[Recorded data]
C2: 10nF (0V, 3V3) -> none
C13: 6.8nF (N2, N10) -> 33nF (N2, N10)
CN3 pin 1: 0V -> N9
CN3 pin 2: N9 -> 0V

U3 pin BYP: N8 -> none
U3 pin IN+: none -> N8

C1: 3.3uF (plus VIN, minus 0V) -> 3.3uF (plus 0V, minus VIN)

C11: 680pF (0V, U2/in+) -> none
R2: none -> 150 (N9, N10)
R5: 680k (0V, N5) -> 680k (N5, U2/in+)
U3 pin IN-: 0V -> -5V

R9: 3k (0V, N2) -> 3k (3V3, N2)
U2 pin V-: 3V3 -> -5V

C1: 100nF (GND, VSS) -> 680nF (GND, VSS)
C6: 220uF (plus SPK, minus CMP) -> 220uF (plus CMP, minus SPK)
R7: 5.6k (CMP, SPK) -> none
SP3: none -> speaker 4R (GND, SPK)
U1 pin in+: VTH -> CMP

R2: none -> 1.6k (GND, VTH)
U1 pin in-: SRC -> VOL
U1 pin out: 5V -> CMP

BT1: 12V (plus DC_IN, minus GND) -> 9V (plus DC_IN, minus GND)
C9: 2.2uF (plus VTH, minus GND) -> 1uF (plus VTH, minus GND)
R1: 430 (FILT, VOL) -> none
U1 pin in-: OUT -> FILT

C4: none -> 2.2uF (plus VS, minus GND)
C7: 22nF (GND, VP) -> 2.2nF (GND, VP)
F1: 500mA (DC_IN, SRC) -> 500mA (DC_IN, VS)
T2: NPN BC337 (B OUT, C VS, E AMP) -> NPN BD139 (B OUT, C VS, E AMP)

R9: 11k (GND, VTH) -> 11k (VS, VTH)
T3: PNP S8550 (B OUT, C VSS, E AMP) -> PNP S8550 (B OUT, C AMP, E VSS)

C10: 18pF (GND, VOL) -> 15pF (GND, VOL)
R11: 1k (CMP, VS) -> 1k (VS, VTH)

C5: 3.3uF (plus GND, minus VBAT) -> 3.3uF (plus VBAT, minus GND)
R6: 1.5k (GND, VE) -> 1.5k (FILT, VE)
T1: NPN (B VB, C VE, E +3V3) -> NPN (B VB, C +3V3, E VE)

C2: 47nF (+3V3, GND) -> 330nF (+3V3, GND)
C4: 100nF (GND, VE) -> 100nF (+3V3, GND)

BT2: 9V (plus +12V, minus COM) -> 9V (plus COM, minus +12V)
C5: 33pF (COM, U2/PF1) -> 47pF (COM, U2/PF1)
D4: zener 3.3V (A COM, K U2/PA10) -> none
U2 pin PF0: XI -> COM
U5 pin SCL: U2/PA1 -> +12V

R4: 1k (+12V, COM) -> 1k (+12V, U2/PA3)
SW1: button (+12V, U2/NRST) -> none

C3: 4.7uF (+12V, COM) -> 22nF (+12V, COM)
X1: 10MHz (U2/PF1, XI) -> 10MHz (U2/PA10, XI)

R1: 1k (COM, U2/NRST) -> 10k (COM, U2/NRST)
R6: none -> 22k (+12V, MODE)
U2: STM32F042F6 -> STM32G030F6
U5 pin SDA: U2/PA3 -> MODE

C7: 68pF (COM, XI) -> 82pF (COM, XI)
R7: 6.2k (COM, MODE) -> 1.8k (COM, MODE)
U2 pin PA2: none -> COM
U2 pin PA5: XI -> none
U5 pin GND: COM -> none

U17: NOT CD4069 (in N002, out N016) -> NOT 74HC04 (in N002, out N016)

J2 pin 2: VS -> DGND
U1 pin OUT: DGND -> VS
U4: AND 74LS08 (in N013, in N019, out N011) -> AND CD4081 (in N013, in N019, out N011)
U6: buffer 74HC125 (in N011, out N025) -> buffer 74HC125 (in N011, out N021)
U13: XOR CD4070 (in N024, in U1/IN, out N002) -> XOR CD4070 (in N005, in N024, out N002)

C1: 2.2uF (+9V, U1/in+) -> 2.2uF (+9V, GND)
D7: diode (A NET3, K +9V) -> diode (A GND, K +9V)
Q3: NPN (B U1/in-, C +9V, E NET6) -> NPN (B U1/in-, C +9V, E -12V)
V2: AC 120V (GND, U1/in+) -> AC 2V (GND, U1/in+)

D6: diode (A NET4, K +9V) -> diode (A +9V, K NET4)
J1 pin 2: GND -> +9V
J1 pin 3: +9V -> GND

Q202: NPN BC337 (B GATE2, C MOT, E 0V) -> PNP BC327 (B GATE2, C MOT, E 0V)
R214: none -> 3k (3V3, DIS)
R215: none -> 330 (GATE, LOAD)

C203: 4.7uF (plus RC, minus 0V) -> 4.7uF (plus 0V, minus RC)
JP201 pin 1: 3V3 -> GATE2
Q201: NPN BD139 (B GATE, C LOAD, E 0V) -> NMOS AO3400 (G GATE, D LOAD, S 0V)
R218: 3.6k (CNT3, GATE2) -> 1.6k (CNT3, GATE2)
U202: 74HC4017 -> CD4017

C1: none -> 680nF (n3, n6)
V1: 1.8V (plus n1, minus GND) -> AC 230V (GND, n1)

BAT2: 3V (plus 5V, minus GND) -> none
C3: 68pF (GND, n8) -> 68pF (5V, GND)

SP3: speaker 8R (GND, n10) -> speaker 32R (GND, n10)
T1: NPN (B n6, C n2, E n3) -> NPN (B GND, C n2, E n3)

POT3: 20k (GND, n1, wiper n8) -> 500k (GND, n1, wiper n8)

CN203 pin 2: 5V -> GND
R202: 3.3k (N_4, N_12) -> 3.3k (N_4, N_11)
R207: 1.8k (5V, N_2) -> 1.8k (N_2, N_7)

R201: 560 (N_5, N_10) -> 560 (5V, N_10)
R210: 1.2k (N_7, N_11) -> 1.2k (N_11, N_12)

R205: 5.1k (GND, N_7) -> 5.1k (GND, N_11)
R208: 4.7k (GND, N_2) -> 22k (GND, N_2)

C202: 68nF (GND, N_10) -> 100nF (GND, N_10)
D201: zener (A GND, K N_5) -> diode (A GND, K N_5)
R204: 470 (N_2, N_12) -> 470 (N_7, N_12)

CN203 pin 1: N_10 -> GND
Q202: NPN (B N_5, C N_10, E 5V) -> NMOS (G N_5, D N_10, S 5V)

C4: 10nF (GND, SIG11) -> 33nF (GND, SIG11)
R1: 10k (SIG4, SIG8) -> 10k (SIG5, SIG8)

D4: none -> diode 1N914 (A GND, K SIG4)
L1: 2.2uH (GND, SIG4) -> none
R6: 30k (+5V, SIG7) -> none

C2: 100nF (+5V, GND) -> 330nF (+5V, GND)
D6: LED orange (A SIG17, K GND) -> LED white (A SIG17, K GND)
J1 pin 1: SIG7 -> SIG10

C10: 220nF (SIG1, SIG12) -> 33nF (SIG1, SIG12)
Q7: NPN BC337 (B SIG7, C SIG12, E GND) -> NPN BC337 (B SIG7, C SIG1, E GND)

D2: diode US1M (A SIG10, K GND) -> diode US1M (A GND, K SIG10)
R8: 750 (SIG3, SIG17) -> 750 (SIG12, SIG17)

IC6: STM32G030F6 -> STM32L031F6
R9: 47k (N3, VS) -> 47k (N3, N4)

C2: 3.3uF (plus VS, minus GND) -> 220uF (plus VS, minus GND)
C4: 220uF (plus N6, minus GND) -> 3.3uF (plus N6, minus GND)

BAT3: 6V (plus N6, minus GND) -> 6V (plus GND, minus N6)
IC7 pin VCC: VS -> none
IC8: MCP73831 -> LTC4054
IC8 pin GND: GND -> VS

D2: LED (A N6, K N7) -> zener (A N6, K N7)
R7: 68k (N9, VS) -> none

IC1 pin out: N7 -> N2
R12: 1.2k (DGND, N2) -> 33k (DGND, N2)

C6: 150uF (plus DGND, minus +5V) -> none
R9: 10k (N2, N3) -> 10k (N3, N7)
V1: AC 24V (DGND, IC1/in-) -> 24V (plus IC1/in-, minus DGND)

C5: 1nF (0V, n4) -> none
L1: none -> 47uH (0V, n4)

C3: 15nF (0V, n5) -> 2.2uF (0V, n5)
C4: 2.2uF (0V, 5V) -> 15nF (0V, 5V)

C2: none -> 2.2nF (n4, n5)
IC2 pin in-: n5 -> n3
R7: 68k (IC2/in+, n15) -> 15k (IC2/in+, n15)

[The problem] Here the job is to set down exactly the lines of the material above that fall between the one with "Q202: NPN BC337" and the one with "R208: 4.7k (GND, N_2) -> 22k (GND, N_2)", inclusive, and nothing beyond them.

[Written answer]
Q202: NPN BC337 (B GATE2, C MOT, E 0V) -> PNP BC327 (B GATE2, C MOT, E 0V)
R214: none -> 3k (3V3, DIS)
R215: none -> 330 (GATE, LOAD)

C203: 4.7uF (plus RC, minus 0V) -> 4.7uF (plus 0V, minus RC)
JP201 pin 1: 3V3 -> GATE2
Q201: NPN BD139 (B GATE, C LOAD, E 0V) -> NMOS AO3400 (G GATE, D LOAD, S 0V)
R218: 3.6k (CNT3, GATE2) -> 1.6k (CNT3, GATE2)
U202: 74HC4017 -> CD4017

C1: none -> 680nF (n3, n6)
V1: 1.8V (plus n1, minus GND) -> AC 230V (GND, n1)

BAT2: 3V (plus 5V, minus GND) -> none
C3: 68pF (GND, n8) -> 68pF (5V, GND)

SP3: speaker 8R (GND, n10) -> speaker 32R (GND, n10)
T1: NPN (B n6, C n2, E n3) -> NPN (B GND, C n2, E n3)

POT3: 20k (GND, n1, wiper n8) -> 500k (GND, n1, wiper n8)

CN203 pin 2: 5V -> GND
R202: 3.3k (N_4, N_12) -> 3.3k (N_4, N_11)
R207: 1.8k (5V, N_2) -> 1.8k (N_2, N_7)

R201: 560 (N_5, N_10) -> 560 (5V, N_10)
R210: 1.2k (N_7, N_11) -> 1.2k (N_11, N_12)

R205: 5.1k (GND, N_7) -> 5.1k (GND, N_11)
R208: 4.7k (GND, N_2) -> 22k (GND, N_2)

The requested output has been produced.